▶ Problem to work on
Go over the entries and report the lines where the word "bulb" occurs.

▶ Extracted material

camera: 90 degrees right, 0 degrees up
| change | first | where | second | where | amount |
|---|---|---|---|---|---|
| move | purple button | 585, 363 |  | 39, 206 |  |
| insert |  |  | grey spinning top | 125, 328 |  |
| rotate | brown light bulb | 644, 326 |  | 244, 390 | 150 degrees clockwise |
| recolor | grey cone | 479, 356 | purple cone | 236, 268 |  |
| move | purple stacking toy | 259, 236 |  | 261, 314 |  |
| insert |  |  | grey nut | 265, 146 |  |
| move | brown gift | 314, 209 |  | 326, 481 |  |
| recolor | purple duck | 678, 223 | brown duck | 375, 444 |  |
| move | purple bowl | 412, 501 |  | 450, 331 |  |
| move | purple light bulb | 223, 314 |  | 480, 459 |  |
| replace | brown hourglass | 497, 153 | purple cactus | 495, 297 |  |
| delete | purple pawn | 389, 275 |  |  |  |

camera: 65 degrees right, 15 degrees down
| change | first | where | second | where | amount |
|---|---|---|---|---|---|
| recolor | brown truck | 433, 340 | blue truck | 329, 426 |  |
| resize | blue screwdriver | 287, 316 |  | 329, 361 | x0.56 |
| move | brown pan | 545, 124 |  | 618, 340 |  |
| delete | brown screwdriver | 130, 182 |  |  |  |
---
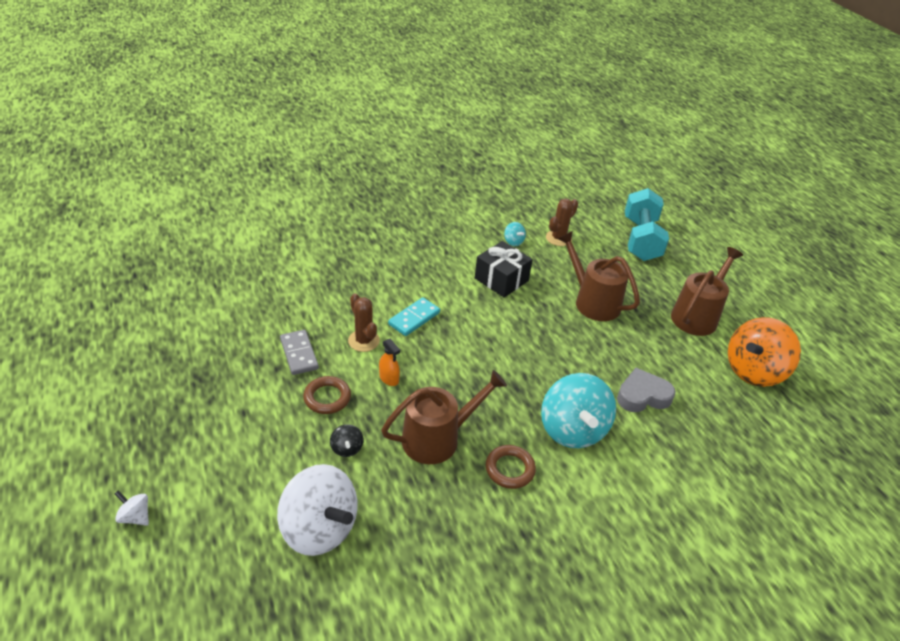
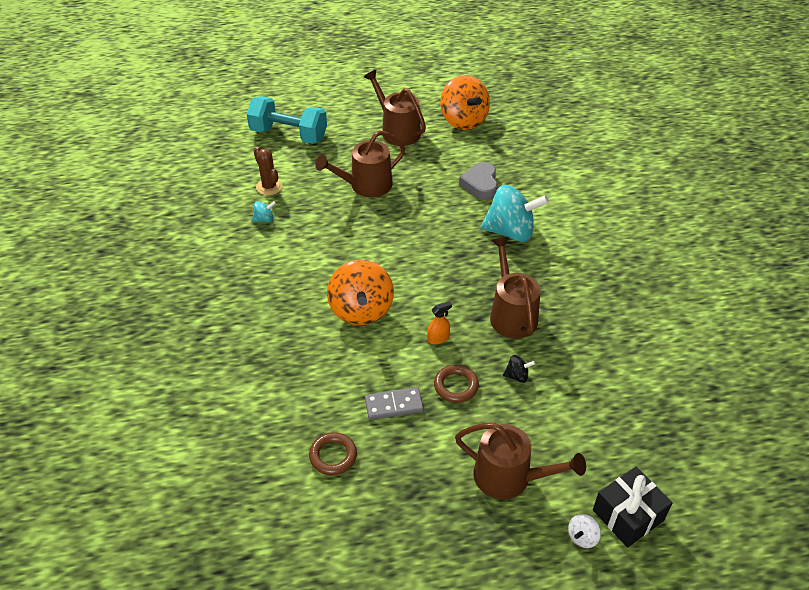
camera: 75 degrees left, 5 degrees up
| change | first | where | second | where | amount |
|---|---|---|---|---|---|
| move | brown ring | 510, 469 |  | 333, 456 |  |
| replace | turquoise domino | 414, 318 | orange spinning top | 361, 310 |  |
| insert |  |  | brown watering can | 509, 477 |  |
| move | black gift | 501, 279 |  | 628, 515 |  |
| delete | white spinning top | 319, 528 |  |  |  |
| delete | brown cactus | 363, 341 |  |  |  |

▶ Answer to the problem
| rotate | brown light bulb | 644, 326 |  | 244, 390 | 150 degrees clockwise |
| move | purple light bulb | 223, 314 |  | 480, 459 |  |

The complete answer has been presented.